PROMPT
Show each line of the data below that has the string "truck" in it.

Saved data entries:
-----
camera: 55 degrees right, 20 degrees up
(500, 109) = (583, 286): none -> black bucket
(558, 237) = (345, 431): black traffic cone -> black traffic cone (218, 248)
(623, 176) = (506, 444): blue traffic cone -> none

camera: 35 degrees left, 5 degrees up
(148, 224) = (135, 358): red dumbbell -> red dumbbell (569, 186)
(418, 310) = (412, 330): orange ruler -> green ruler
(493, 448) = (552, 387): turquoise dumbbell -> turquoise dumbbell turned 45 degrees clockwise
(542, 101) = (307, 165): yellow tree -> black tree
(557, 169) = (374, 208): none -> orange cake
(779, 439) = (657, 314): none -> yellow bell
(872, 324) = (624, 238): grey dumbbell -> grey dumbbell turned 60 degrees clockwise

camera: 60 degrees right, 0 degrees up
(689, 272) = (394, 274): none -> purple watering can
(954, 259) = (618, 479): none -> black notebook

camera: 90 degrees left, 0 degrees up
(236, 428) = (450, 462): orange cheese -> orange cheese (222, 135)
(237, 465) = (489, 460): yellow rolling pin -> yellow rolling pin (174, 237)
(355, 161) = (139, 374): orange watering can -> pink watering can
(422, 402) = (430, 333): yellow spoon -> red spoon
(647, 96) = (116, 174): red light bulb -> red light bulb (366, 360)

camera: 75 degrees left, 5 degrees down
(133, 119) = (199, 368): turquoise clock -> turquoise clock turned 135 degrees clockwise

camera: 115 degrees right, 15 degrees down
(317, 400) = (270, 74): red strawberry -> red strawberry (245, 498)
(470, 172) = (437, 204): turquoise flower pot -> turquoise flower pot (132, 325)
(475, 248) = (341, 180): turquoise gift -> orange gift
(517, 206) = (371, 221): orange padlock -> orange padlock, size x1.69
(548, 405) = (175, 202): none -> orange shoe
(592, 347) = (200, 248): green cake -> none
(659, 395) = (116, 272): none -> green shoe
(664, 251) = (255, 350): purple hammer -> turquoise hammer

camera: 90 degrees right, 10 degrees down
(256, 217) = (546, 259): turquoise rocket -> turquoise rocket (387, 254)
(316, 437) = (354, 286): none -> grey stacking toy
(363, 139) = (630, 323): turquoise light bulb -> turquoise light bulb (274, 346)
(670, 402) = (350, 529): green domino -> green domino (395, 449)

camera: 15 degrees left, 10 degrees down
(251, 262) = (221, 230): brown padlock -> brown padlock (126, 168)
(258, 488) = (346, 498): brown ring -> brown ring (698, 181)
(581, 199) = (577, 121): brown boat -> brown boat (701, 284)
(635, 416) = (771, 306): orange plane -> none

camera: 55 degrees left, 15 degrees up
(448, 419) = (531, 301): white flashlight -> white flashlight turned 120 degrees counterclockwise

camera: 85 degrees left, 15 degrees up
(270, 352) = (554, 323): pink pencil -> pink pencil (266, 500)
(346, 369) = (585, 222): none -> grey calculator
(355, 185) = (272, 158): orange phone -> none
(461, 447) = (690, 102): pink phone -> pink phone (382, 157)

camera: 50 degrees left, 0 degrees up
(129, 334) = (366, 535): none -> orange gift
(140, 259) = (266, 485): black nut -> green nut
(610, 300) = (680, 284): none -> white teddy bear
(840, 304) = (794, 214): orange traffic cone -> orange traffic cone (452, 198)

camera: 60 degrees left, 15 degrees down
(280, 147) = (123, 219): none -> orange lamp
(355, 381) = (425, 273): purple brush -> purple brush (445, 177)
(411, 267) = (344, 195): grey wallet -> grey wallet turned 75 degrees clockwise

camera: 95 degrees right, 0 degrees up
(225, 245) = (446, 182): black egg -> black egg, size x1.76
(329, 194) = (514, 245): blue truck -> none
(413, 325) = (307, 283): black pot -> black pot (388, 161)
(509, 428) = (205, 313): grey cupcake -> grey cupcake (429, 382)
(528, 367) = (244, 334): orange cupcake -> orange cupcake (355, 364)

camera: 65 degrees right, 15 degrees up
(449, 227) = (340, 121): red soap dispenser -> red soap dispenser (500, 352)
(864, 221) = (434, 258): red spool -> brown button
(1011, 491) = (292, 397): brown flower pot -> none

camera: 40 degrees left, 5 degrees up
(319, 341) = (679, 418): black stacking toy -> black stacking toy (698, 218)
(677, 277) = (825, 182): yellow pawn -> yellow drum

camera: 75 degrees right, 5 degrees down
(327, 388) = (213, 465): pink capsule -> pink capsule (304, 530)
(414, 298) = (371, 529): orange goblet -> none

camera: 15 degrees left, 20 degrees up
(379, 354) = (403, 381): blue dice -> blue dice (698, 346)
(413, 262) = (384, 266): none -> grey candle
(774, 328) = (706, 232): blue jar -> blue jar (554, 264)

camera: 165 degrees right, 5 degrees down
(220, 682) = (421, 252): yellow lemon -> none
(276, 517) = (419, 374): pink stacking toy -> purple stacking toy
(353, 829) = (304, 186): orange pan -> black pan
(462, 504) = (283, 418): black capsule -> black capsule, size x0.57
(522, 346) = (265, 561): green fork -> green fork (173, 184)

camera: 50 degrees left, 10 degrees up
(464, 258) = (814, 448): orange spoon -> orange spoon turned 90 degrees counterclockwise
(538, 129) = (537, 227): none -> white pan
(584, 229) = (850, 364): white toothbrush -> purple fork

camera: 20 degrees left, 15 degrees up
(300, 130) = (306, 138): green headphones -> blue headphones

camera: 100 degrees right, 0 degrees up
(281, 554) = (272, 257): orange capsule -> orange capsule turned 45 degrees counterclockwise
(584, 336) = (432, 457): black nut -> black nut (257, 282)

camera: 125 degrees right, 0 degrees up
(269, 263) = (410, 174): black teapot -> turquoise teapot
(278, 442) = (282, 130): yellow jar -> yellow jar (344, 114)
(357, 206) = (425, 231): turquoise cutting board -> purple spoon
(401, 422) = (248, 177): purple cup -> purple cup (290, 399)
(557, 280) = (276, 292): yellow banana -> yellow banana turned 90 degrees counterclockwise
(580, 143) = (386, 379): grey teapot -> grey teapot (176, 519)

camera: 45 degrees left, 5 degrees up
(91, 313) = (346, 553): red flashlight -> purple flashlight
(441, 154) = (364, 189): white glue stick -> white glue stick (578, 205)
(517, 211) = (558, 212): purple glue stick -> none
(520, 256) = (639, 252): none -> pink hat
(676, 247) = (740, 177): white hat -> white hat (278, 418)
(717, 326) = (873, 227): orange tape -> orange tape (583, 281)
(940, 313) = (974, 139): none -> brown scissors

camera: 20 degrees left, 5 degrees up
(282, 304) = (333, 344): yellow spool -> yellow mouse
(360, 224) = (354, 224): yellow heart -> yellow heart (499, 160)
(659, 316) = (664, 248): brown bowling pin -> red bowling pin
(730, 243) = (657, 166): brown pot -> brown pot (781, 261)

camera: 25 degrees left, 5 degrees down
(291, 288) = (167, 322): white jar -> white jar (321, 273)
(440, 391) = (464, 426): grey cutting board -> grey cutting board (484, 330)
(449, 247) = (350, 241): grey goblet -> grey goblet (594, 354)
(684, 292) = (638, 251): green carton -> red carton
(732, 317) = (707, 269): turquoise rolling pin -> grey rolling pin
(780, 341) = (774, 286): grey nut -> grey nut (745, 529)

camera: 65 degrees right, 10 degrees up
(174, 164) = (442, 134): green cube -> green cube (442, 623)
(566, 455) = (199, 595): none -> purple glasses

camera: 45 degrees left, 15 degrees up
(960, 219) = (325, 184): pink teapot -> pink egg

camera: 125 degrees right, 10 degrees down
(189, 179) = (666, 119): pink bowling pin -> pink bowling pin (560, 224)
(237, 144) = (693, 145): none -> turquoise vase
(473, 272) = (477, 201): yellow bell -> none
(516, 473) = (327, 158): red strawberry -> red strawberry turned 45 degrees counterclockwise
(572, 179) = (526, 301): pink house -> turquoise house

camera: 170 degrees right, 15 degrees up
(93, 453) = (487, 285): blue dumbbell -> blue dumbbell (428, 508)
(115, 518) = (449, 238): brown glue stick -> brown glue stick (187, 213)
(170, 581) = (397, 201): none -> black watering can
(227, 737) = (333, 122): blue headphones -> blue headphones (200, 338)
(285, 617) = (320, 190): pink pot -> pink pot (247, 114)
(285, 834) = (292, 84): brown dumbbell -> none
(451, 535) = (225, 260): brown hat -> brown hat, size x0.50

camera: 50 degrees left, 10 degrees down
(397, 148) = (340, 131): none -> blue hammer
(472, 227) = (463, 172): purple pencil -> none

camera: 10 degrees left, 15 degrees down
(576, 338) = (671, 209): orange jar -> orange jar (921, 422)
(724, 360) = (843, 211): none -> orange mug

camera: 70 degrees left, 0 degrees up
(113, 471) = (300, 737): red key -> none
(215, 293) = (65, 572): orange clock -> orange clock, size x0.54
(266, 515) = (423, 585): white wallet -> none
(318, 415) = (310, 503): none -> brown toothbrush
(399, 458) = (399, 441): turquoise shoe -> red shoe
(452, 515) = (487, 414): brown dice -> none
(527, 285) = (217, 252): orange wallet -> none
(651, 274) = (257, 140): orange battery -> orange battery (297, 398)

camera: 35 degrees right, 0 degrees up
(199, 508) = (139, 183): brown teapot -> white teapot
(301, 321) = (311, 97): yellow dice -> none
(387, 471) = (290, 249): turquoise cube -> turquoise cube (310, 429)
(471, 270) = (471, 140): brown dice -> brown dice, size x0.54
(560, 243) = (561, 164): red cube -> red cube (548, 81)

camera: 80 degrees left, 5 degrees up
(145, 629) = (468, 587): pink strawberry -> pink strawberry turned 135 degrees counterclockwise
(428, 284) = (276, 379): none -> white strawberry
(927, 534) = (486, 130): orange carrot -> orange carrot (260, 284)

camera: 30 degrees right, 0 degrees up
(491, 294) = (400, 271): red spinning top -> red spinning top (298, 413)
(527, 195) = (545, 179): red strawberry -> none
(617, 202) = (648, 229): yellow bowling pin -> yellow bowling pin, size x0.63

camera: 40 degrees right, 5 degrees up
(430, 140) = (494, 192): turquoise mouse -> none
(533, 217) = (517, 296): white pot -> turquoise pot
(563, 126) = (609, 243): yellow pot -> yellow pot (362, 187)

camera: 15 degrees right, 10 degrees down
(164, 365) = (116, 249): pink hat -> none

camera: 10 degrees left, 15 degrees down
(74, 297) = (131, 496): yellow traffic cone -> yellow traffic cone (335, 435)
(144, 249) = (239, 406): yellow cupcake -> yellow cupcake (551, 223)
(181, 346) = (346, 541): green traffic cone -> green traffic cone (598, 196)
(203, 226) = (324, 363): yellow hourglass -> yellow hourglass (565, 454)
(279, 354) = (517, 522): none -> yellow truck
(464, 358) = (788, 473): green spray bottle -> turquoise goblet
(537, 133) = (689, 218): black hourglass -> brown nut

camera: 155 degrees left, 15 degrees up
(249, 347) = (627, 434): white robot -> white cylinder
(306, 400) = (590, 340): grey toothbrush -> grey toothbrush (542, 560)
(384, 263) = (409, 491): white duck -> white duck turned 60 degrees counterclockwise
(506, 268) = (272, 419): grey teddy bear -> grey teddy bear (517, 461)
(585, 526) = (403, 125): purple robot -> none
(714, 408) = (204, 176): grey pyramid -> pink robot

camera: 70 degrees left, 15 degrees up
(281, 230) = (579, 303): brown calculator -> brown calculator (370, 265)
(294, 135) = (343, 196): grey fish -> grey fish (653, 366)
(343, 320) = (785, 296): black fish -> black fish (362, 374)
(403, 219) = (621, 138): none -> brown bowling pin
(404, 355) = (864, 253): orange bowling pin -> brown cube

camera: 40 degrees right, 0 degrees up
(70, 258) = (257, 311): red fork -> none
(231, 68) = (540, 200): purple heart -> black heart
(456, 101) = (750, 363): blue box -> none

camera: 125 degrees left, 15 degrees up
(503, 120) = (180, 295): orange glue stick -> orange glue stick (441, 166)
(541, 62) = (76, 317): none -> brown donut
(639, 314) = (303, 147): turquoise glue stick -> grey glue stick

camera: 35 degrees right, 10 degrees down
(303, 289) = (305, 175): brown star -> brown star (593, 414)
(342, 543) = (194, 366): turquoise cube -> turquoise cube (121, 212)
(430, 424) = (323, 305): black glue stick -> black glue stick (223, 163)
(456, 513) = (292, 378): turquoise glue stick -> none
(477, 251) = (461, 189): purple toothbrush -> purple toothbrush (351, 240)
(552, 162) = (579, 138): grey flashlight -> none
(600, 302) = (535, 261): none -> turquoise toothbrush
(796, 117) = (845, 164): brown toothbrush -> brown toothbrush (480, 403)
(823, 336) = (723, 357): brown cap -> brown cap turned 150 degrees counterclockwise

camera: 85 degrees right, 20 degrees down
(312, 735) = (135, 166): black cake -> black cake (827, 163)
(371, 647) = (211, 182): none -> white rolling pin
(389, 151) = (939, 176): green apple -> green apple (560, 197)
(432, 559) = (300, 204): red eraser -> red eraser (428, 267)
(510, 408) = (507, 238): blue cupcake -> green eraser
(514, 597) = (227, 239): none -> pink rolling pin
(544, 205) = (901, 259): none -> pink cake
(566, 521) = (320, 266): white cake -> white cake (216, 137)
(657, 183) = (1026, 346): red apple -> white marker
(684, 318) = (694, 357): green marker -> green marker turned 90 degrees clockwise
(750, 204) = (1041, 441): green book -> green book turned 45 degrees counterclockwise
-----
YOUR RESPONSE
(329, 194) = (514, 245): blue truck -> none
(279, 354) = (517, 522): none -> yellow truck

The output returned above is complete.